Before-and-after object listings:
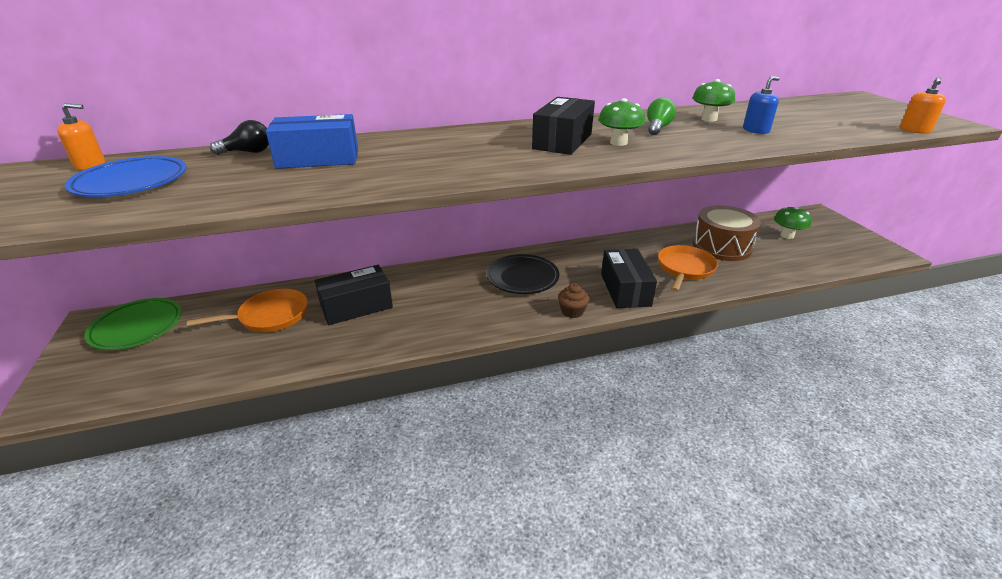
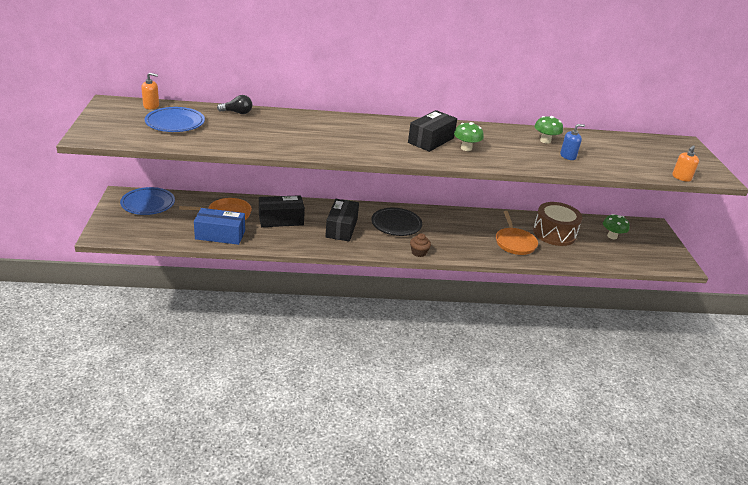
camera: 10 degrees right, 0 degrees up
(137, 327) = (148, 204): green plate -> blue plate
(318, 159) = (277, 125): blue box -> blue box (220, 235)
(625, 290) = (462, 247): black box -> black box (341, 228)
(657, 128) = (502, 141): green light bulb -> none
(684, 269) = (514, 243): orange pan -> orange pan turned 135 degrees clockwise

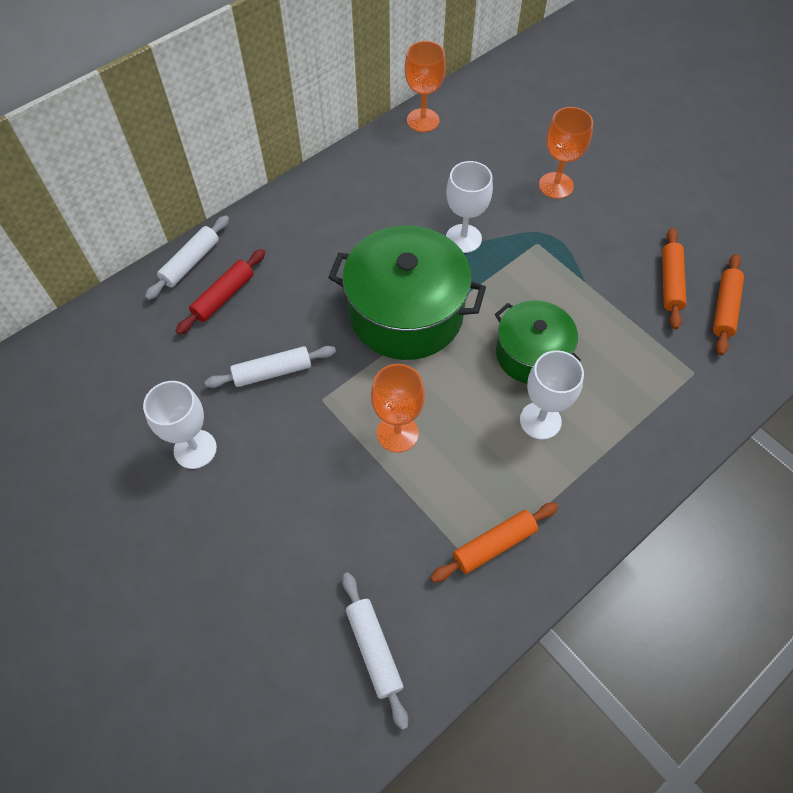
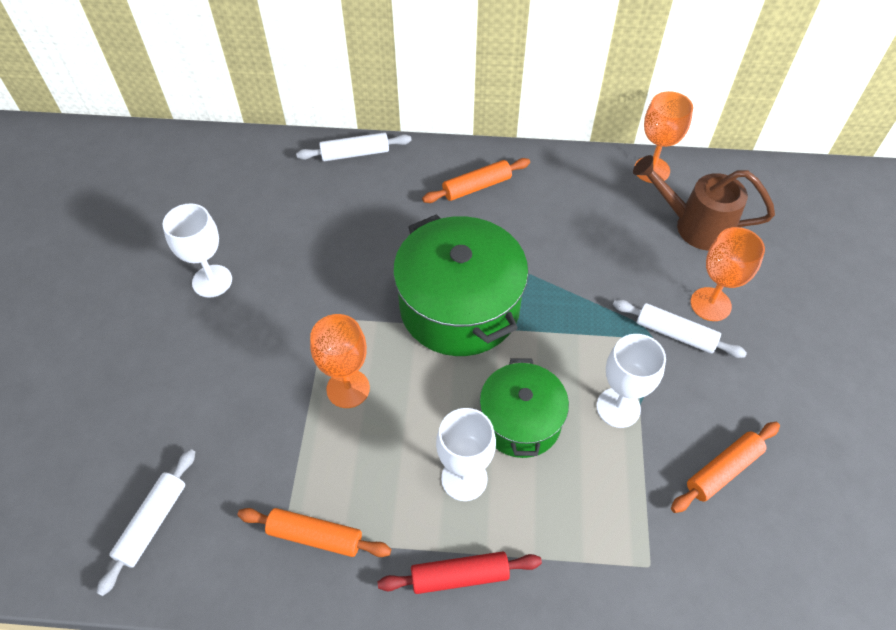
camera: 45 degrees right, 5 degrees down
(224, 296) = (349, 193): red rolling pin -> red rolling pin (460, 576)
(272, 372) = (318, 271): white rolling pin -> white rolling pin (675, 334)
(463, 238) = (574, 286): white goblet -> white goblet (618, 407)
(490, 140) = (693, 225): none -> brown watering can
(724, 309) = (751, 539): orange rolling pin -> orange rolling pin (476, 187)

> **EXERCISE PROMPT**
Pull out all lines containing the word "none" from the entries above.

> **RESULT**
(657, 128) = (502, 141): green light bulb -> none
(490, 140) = (693, 225): none -> brown watering can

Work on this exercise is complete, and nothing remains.